▶ To do
When you reach the line containing "black dumbbell: 2 -> 1", begin copying, and keep copying each line exactly until the listing ends.

··· Source material ···

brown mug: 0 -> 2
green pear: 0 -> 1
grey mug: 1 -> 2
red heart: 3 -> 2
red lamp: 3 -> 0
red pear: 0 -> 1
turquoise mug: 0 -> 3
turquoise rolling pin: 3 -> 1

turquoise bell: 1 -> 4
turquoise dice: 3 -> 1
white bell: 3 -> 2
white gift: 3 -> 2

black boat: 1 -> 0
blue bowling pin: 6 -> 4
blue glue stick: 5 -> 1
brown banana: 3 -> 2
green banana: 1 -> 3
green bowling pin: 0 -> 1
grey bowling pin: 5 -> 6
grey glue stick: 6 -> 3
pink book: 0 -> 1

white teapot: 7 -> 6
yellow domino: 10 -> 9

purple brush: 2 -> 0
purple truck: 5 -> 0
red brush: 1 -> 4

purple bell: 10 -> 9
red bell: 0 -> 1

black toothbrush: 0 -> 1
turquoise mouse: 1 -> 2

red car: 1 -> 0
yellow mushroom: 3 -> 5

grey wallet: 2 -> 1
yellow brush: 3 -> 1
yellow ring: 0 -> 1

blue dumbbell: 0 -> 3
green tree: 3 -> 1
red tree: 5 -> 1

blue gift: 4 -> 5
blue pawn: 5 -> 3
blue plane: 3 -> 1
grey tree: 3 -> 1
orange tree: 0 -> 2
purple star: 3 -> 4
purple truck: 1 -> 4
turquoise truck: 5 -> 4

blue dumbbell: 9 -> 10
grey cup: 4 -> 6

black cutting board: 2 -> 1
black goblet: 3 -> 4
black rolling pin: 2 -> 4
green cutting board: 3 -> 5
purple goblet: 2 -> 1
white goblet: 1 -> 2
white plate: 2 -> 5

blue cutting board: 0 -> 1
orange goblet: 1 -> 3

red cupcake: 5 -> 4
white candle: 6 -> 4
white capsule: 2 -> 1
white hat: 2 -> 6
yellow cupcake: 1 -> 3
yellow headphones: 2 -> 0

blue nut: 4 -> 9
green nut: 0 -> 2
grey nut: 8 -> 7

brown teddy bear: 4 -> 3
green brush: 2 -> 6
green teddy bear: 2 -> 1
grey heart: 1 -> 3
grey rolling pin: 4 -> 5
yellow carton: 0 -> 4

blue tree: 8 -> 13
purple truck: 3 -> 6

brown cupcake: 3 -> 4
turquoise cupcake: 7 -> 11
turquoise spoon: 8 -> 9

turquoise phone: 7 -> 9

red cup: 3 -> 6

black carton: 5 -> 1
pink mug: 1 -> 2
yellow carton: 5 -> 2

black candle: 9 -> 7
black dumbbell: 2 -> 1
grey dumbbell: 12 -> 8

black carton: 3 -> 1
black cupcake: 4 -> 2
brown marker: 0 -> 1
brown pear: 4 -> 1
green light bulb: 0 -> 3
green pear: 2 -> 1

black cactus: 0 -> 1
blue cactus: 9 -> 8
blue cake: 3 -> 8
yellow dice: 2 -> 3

···

▶ Output of the exercise
black dumbbell: 2 -> 1
grey dumbbell: 12 -> 8

black carton: 3 -> 1
black cupcake: 4 -> 2
brown marker: 0 -> 1
brown pear: 4 -> 1
green light bulb: 0 -> 3
green pear: 2 -> 1

black cactus: 0 -> 1
blue cactus: 9 -> 8
blue cake: 3 -> 8
yellow dice: 2 -> 3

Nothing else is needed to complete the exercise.